## Task instructions
Locate each line in the records containing "PIXELS". Copy it.

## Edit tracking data

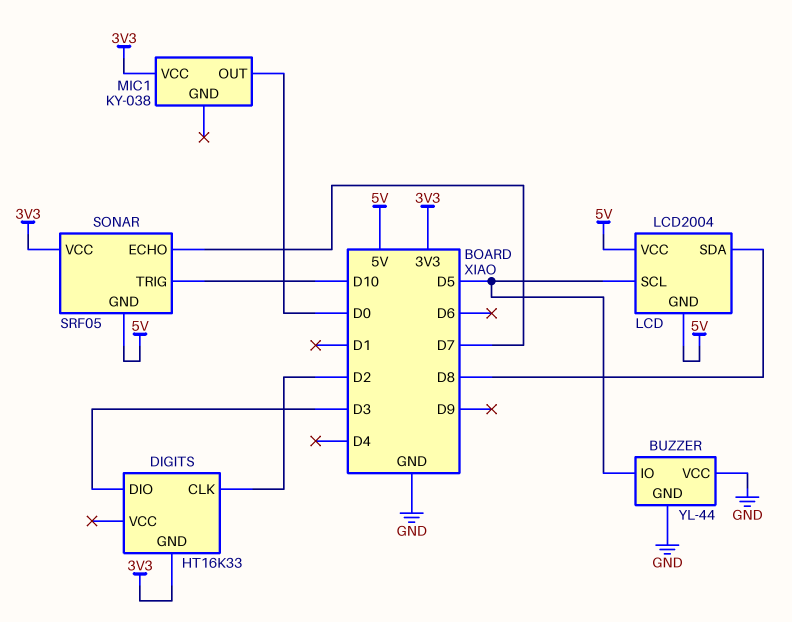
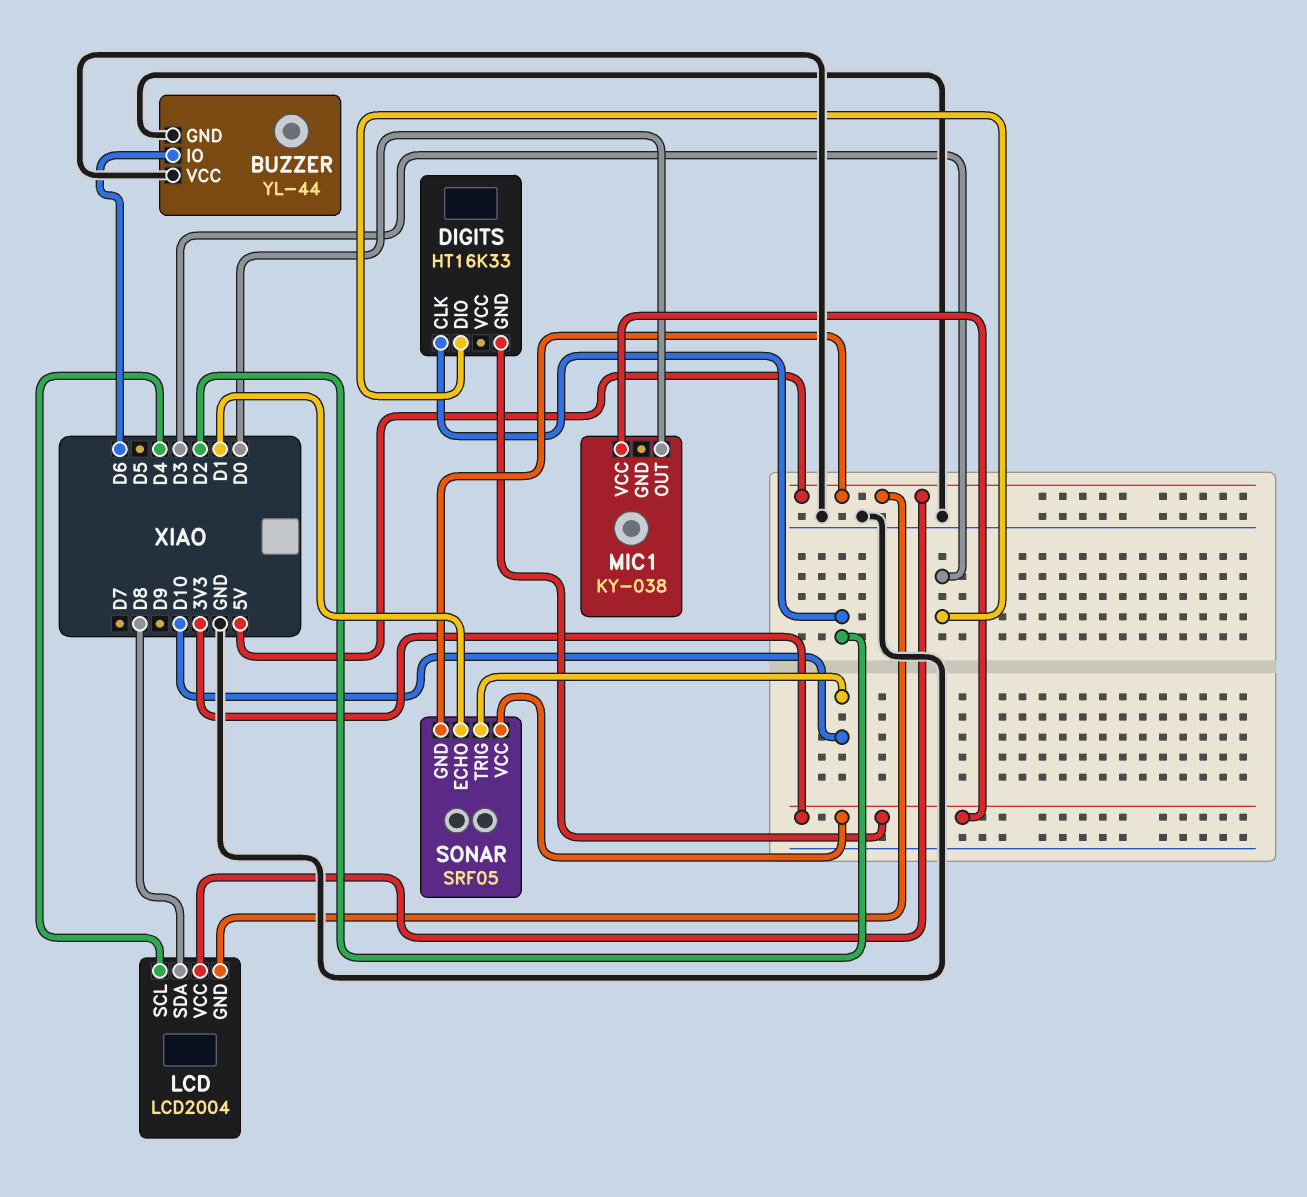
BUZZER pin IO: D5 -> D6
LCD pin SCL: D5 -> D4
SONAR pin ECHO: D7 -> D1

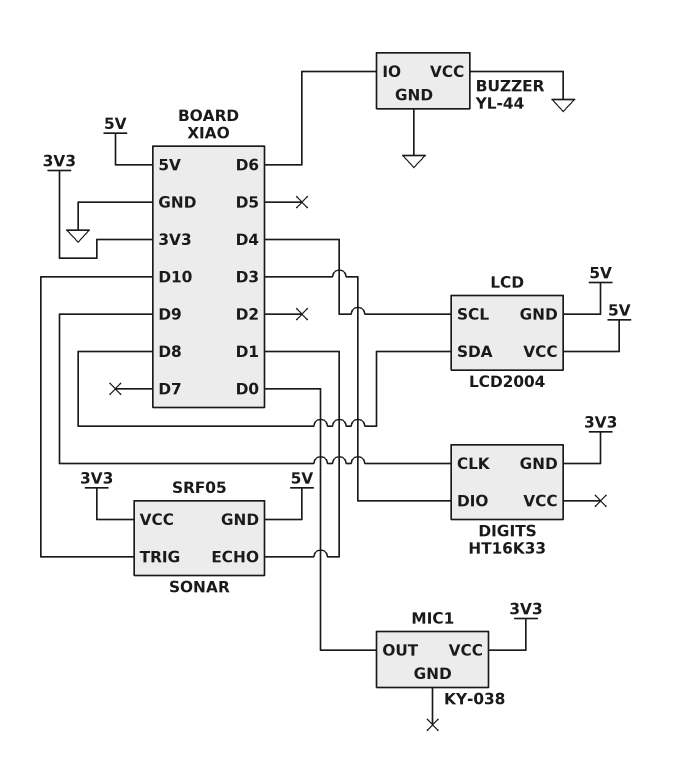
DIGITS pin CLK: D2 -> D9

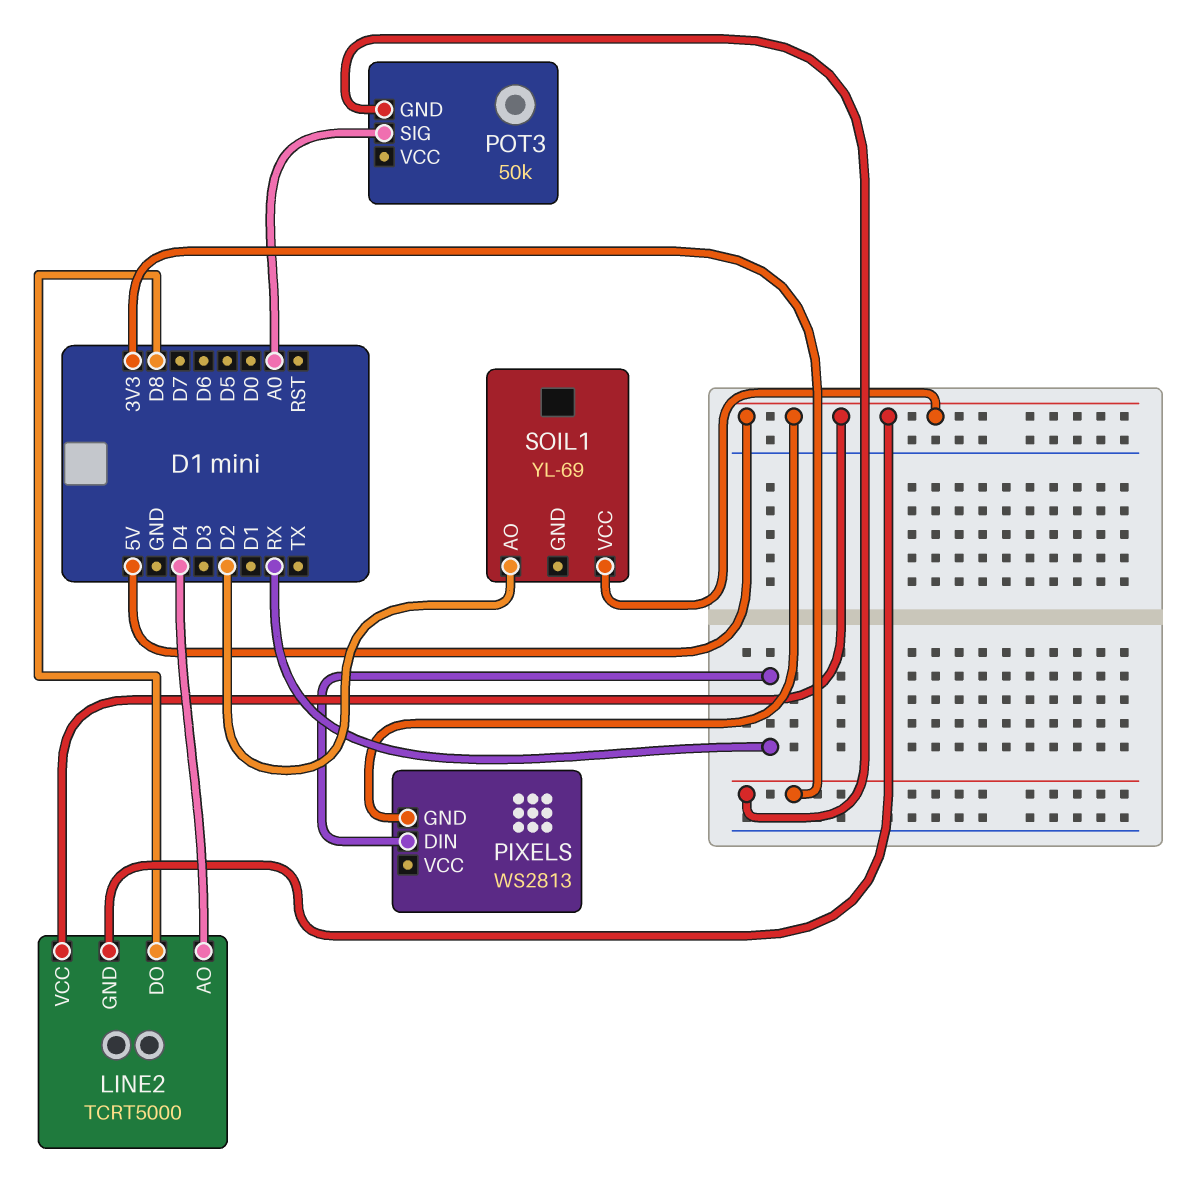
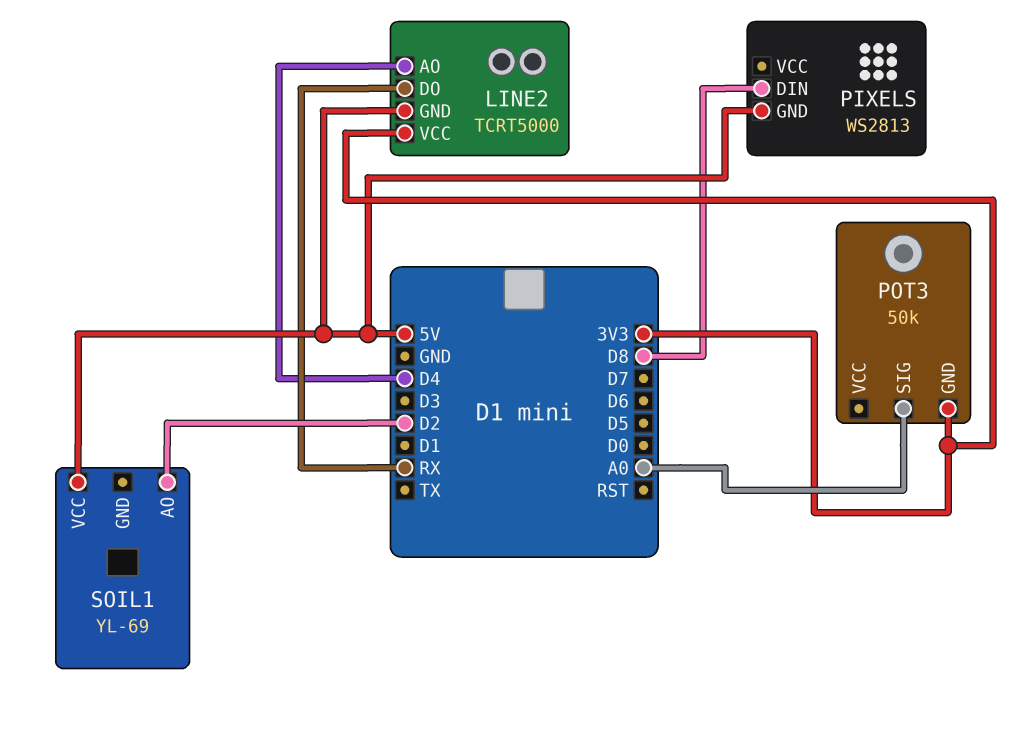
LINE2 pin DO: D8 -> RX
LINE2 pin VCC: 5V -> 3V3
PIXELS pin DIN: RX -> D8

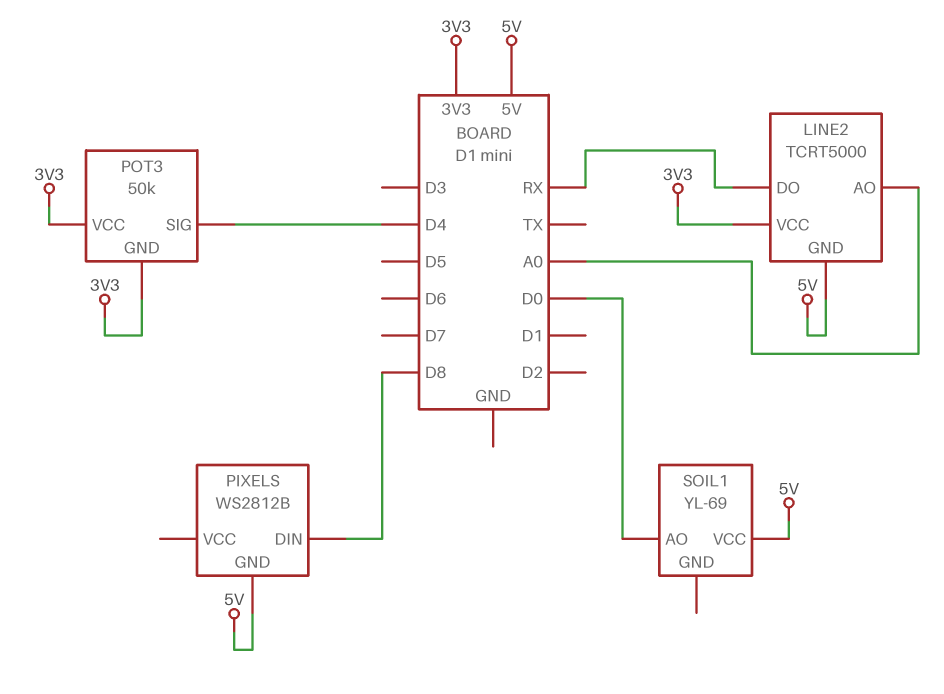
LINE2 pin AO: D4 -> A0
PIXELS: WS2813 -> WS2812B
POT3 pin SIG: A0 -> D4
POT3 pin VCC: none -> 3V3
SOIL1 pin AO: D2 -> D0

## Response for this exercise
PIXELS pin DIN: RX -> D8
PIXELS: WS2813 -> WS2812B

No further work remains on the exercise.